PROBLEM DESCRIPTION: Output each entry that follows exactly. Images stay out.

*** WORKING DATA ***

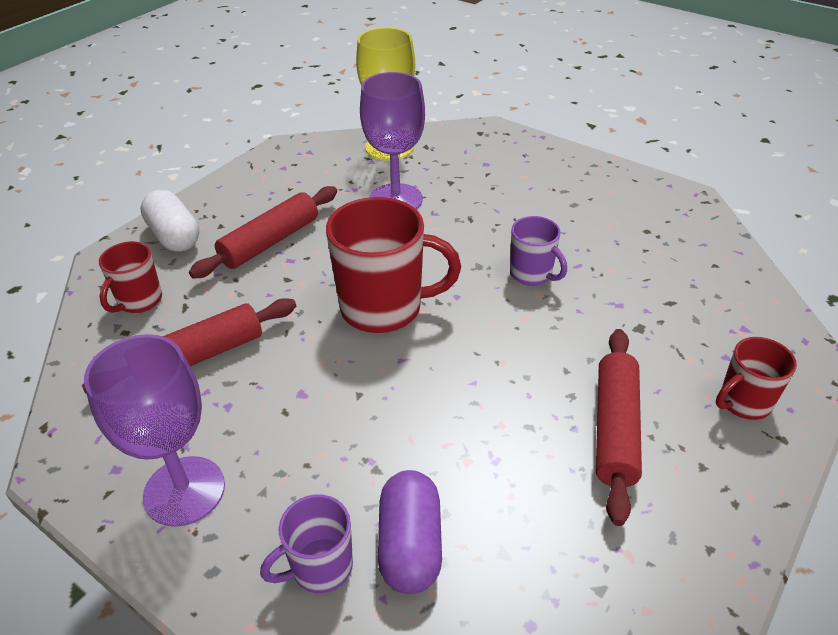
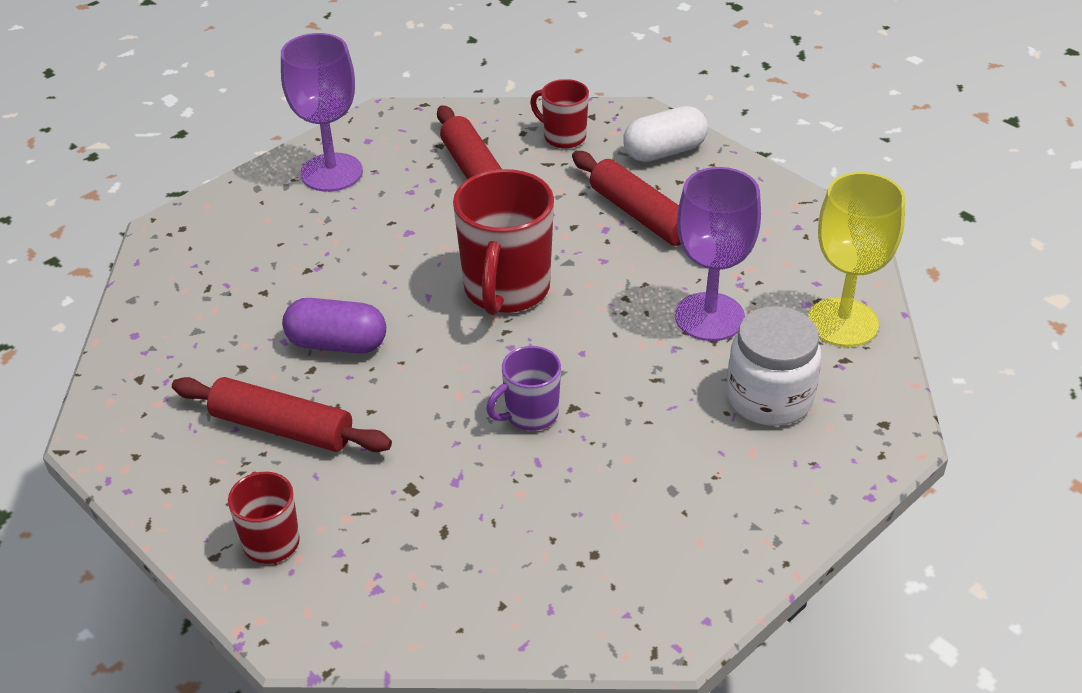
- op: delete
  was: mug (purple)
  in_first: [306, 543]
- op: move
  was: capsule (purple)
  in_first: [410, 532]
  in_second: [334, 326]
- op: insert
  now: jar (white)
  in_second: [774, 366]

***

TASK SOLUTION:
- op: delete
  was: mug (purple)
  in_first: [306, 543]
- op: move
  was: capsule (purple)
  in_first: [410, 532]
  in_second: [334, 326]
- op: insert
  now: jar (white)
  in_second: [774, 366]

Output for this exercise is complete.